*HOW TO COMPLETE THIS TASK*
Starting with the line where "[(302,403),(284,402),(284,411),(301,412),(302,403)]" appears, print every line through the end of the entries below exactly as it stands, and leave out the pictures.

*Object outline coordinate data*
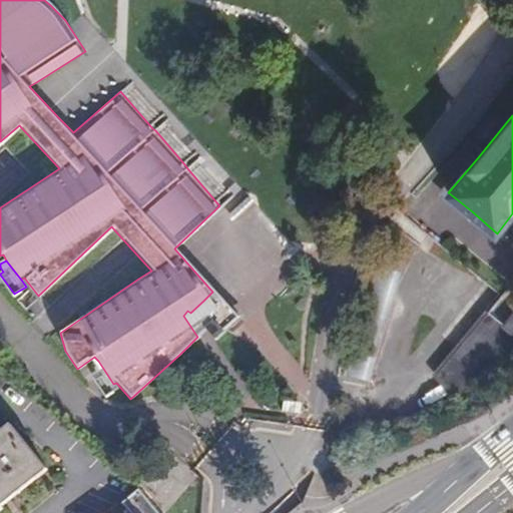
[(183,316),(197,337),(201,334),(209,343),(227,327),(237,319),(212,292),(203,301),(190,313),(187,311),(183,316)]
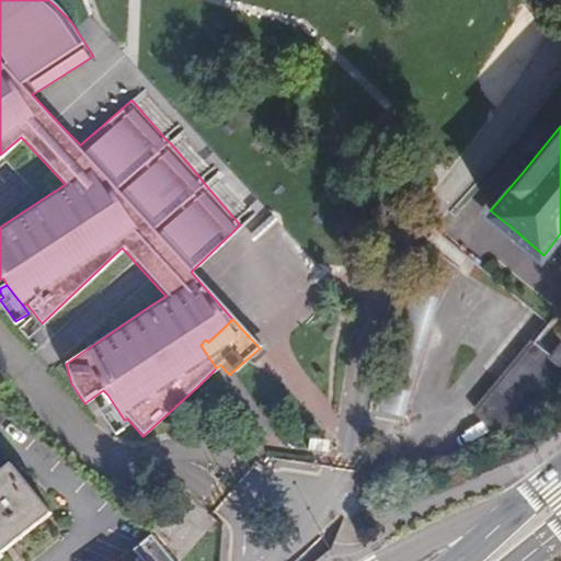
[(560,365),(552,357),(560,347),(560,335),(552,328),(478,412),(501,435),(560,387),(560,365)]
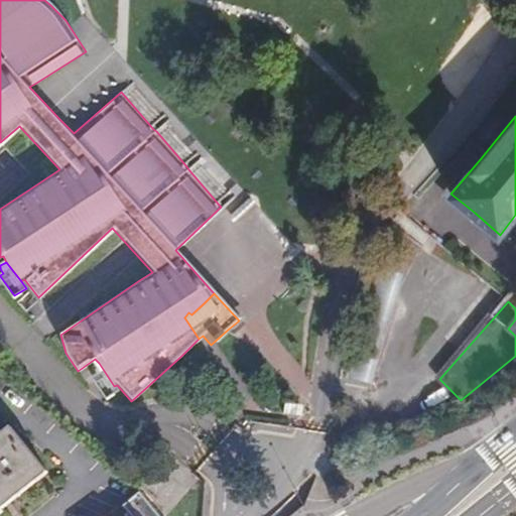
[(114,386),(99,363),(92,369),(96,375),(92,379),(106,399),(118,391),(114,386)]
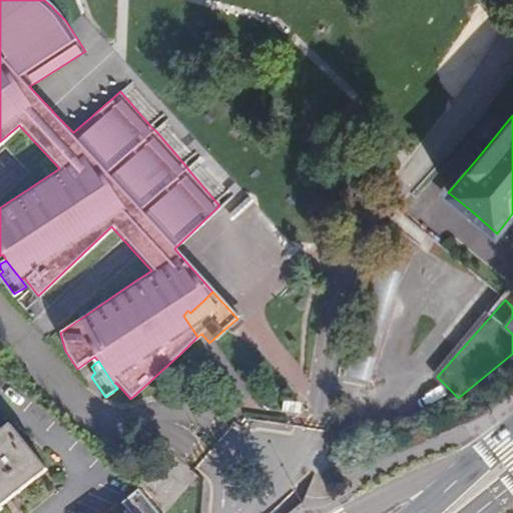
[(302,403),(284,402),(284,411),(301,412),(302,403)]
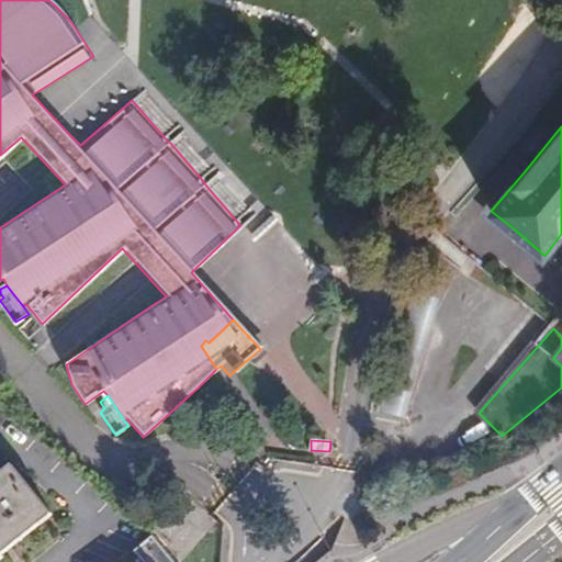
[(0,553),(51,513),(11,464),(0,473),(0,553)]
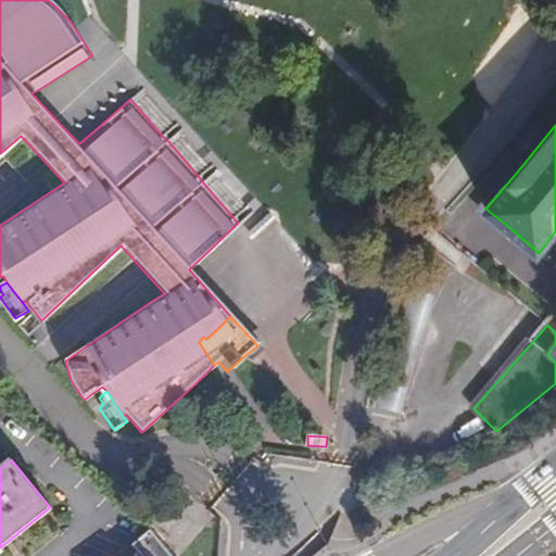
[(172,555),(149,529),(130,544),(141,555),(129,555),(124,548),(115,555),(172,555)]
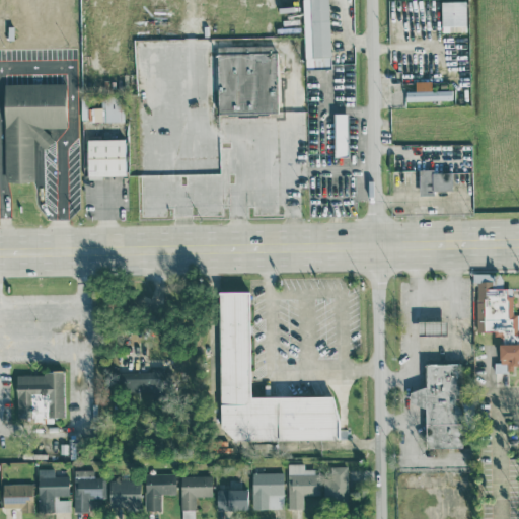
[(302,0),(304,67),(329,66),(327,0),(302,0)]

*ANSWER TO THIS EXERCISE*
[(302,403),(284,402),(284,411),(301,412),(302,403)]
[(0,553),(51,513),(11,464),(0,473),(0,553)]
[(172,555),(149,529),(130,544),(141,555),(129,555),(124,548),(115,555),(172,555)]
[(302,0),(304,67),(329,66),(327,0),(302,0)]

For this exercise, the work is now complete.